What the task asks: Pictures excluded, return every entry exactly, please.

Entries supplied:
+++++
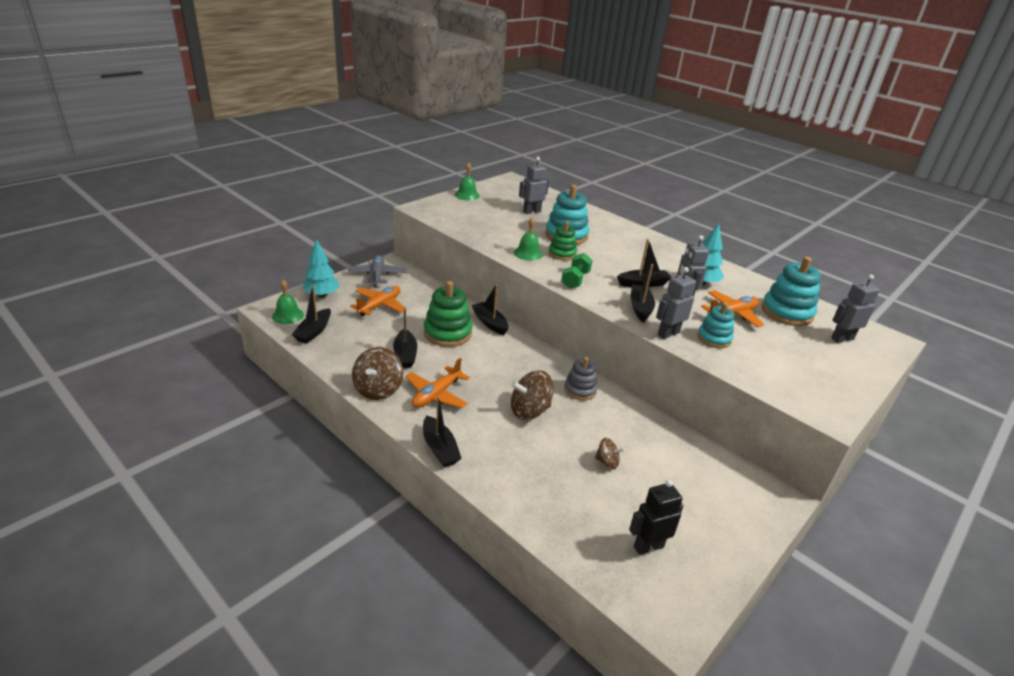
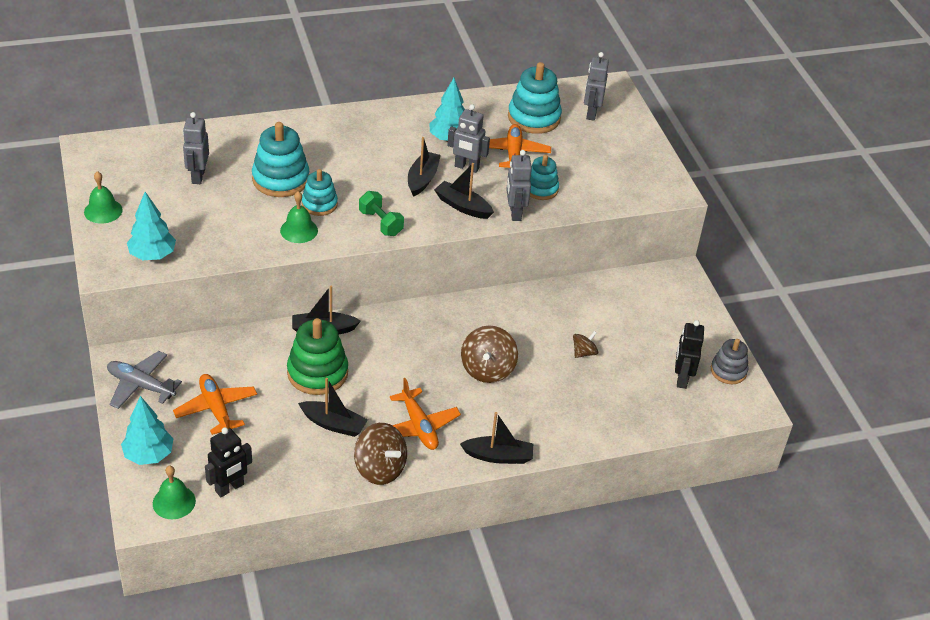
camera: 60 degrees left, 10 degrees up
black boat [292,285,331,344] -> black robot [205,427,252,497]
green stacking toy [548,222,577,260] -> turquoise stacking toy [302,169,338,216]
grey stacking toy [564,357,598,400] -> grey stacking toy moved to [711,339,748,384]
none -> turquoise tree [127,192,176,260]

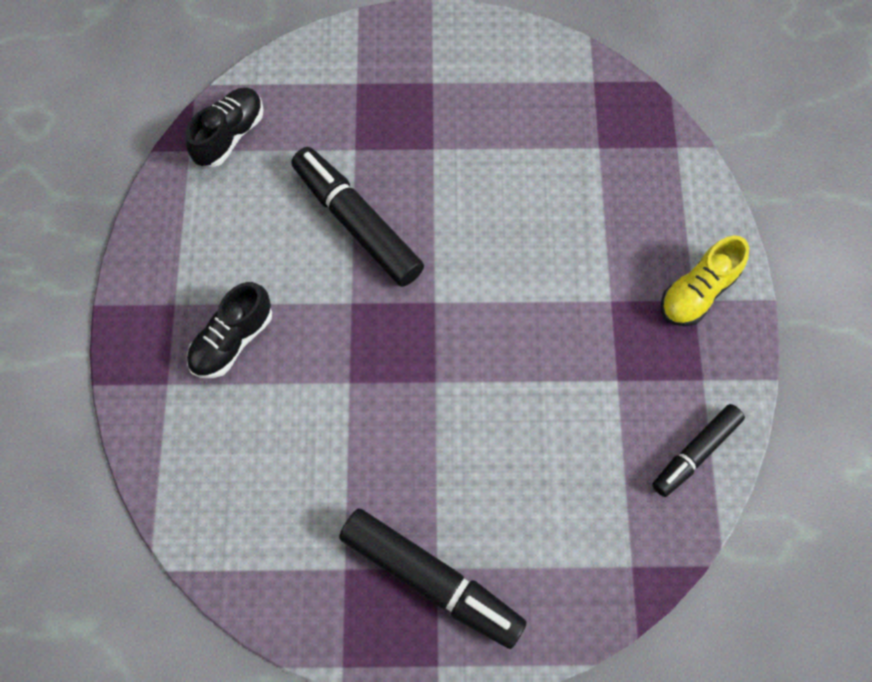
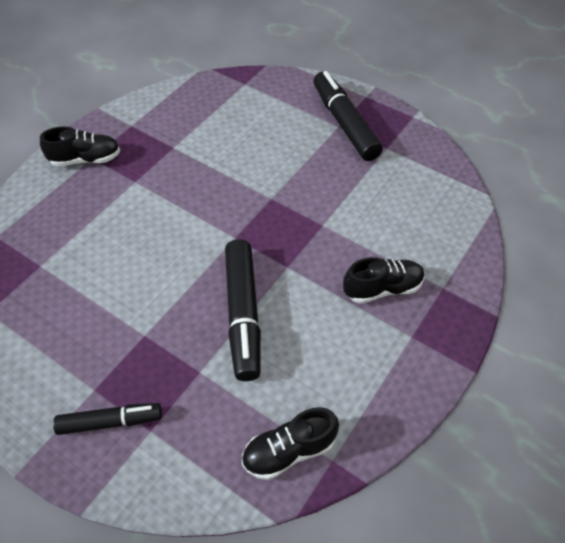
camera: 145 degrees left, 15 degrees down
black marker [652,404,745,497] -> black marker moved to [53,403,162,435]
yellow shoe [661,236,749,326] -> black shoe [40,126,120,167]

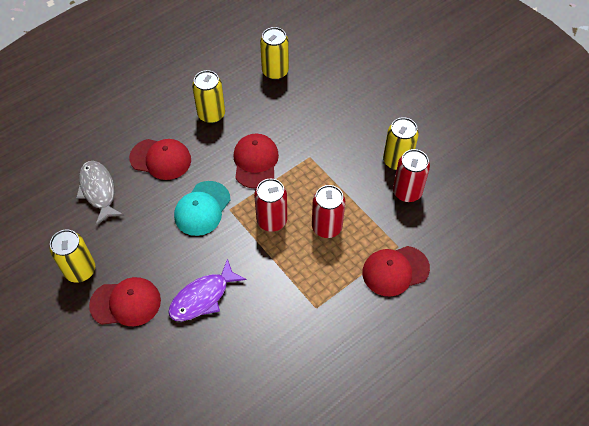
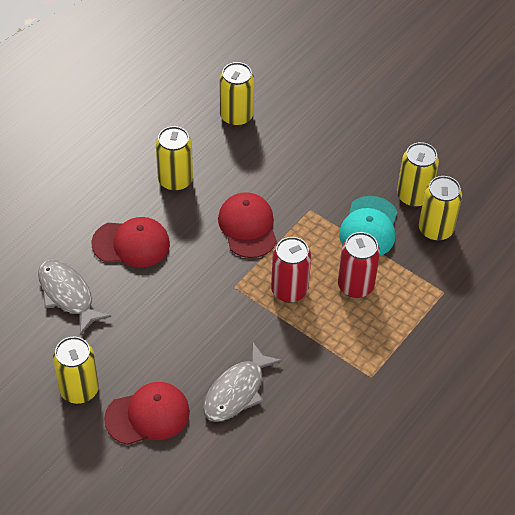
camera: 15 degrees left, 5 degrees down
purple fish [168,259,246,321] -> grey fish [203,343,283,422]
turquoise cap [174,181,231,236] -> turquoise cap moved to [339,196,397,256]
red cap [362,246,430,296] -> none
red can [393,149,430,202] -> yellow can [419,176,462,241]

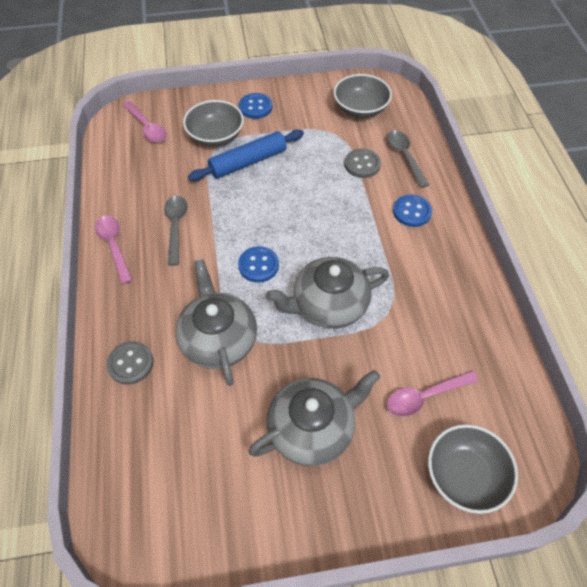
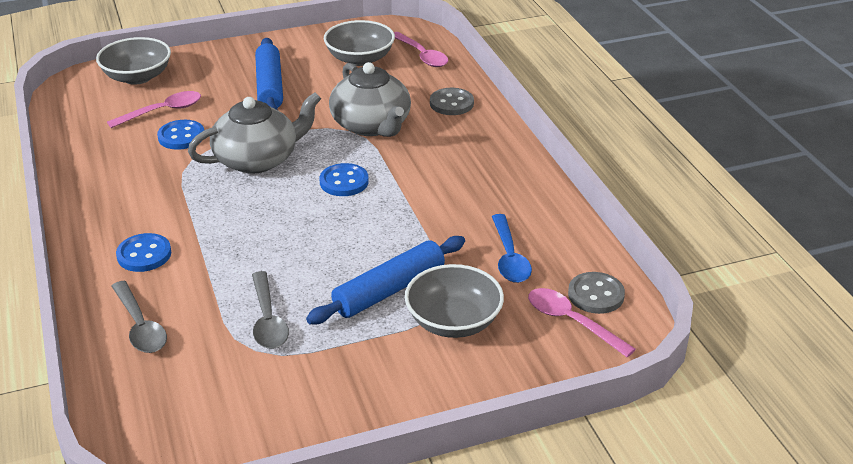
camera: 170 degrees right, 20 degrees down
pink spoon [95,216,132,284] -> pink spoon moved to [394,32,448,67]
grey spoon [164,196,188,266] -> grey spoon moved to [252,271,289,349]
blue button [239,93,272,119] -> blue button moved to [157,120,204,150]
grey teapot [248,370,380,466] -> blue rolling pin [255,38,283,110]
grey bowl [334,74,392,118] -> grey bowl moved to [324,20,395,66]
grey button [345,149,381,178] -> grey button moved to [568,272,625,314]
none -> blue spoon [492,214,532,283]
+++++
Exercise result:
camera: 60 degrees left, 10 degrees up
black boat [292,285,331,344] -> black robot [205,427,252,497]
green stacking toy [548,222,577,260] -> turquoise stacking toy [302,169,338,216]
grey stacking toy [564,357,598,400] -> grey stacking toy moved to [711,339,748,384]
none -> turquoise tree [127,192,176,260]

camera: 145 degrees left, 15 degrees down
black marker [652,404,745,497] -> black marker moved to [53,403,162,435]
yellow shoe [661,236,749,326] -> black shoe [40,126,120,167]

camera: 15 degrees left, 5 degrees down
purple fish [168,259,246,321] -> grey fish [203,343,283,422]
turquoise cap [174,181,231,236] -> turquoise cap moved to [339,196,397,256]
red cap [362,246,430,296] -> none
red can [393,149,430,202] -> yellow can [419,176,462,241]

camera: 170 degrees right, 20 degrees down
pink spoon [95,216,132,284] -> pink spoon moved to [394,32,448,67]
grey spoon [164,196,188,266] -> grey spoon moved to [252,271,289,349]
blue button [239,93,272,119] -> blue button moved to [157,120,204,150]
grey teapot [248,370,380,466] -> blue rolling pin [255,38,283,110]
grey bowl [334,74,392,118] -> grey bowl moved to [324,20,395,66]
grey button [345,149,381,178] -> grey button moved to [568,272,625,314]
none -> blue spoon [492,214,532,283]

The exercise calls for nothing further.